▶ [Material supplied]:

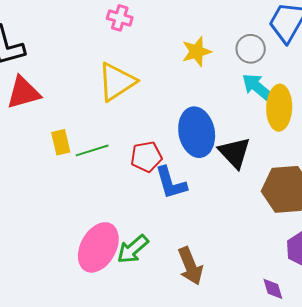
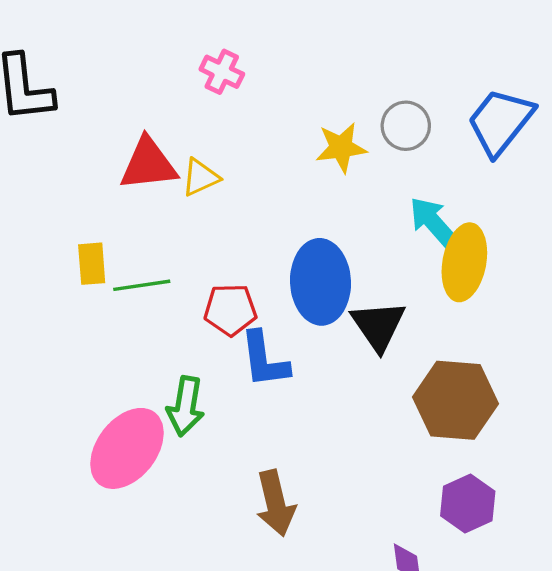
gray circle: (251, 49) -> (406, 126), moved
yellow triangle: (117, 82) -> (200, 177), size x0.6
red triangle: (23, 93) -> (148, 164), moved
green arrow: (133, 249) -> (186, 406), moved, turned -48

---

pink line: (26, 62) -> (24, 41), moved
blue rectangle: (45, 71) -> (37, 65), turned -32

▶ [Assignment]: All lines above that include the word "turned" must be copied into the answer.

▶ [Solution below]:
green arrow: (133, 249) -> (186, 406), moved, turned -48
blue rectangle: (45, 71) -> (37, 65), turned -32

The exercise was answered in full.